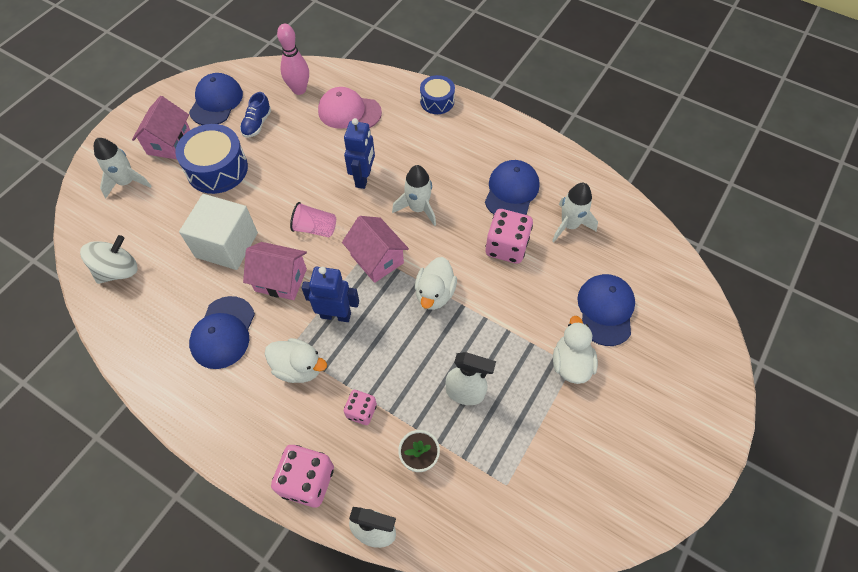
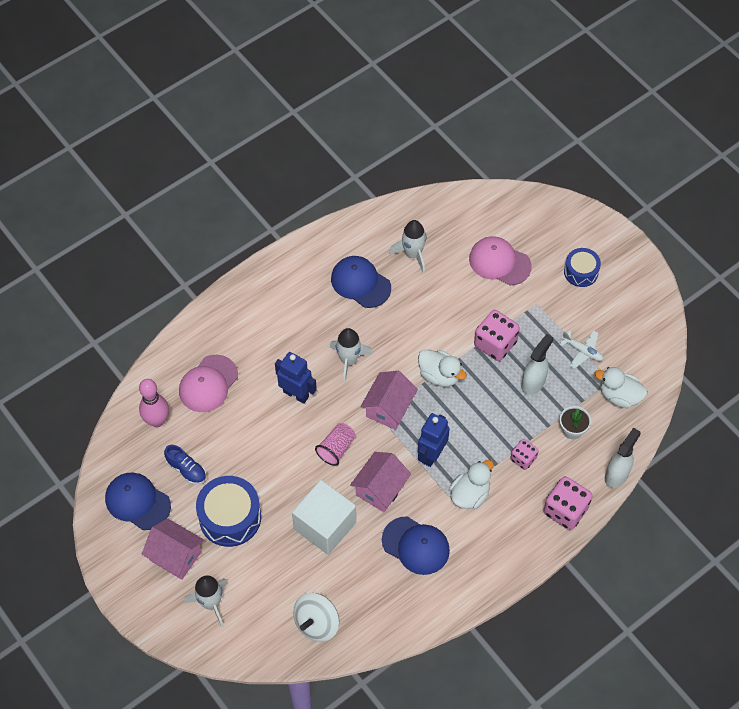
camera: 70 degrees left, 0 degrees up
white spinning top [80,235,138,284] -> white spinning top turned 120 degrees counterclockwise [293,593,339,642]
pink house [342,216,409,283] -> pink house turned 45 degrees counterclockwise [361,371,418,430]
blue drum [420,75,455,114] -> blue drum moved to [564,248,601,287]
pink dice [485,209,533,264] -> pink dice moved to [474,310,520,361]
white duck [553,316,598,384] -> white duck moved to [595,367,647,408]
blue cap [577,274,635,346] -> pink cap [469,236,532,285]
none -> white plane [559,330,603,369]

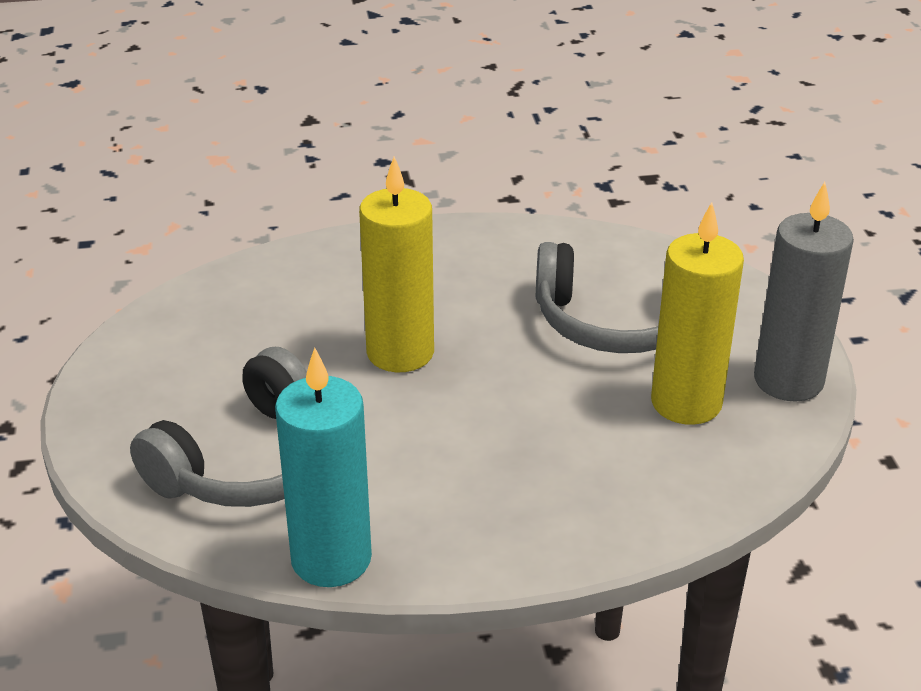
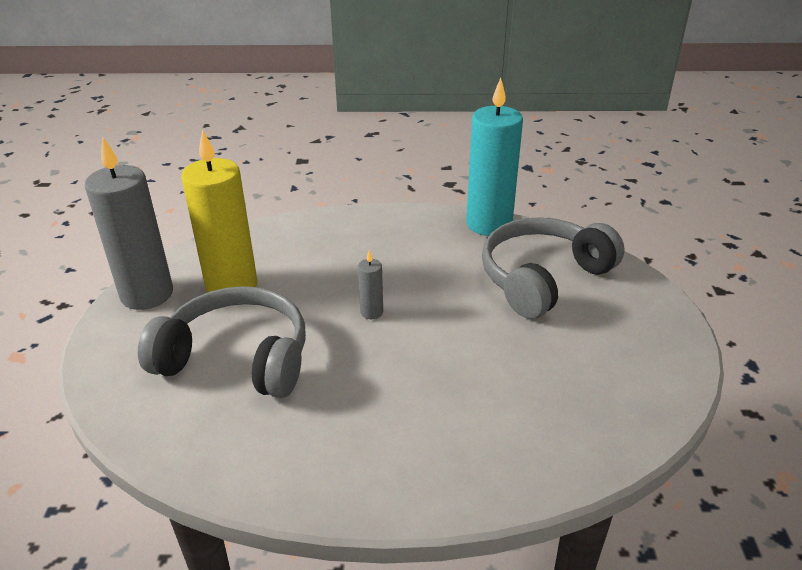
camera: 170 degrees left, 0 degrees up
yellow candle [359,157,434,372] -> none
none -> grey candle [358,250,383,319]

Your goal :: Write the lines out again exactly, beginning at the one containing "white duck [553,316,598,384]" and ending with the last line of the entries, but without any pictures.

Answer to the exercise ::
white duck [553,316,598,384] -> white duck moved to [595,367,647,408]
blue cap [577,274,635,346] -> pink cap [469,236,532,285]
none -> white plane [559,330,603,369]

camera: 170 degrees left, 0 degrees up
yellow candle [359,157,434,372] -> none
none -> grey candle [358,250,383,319]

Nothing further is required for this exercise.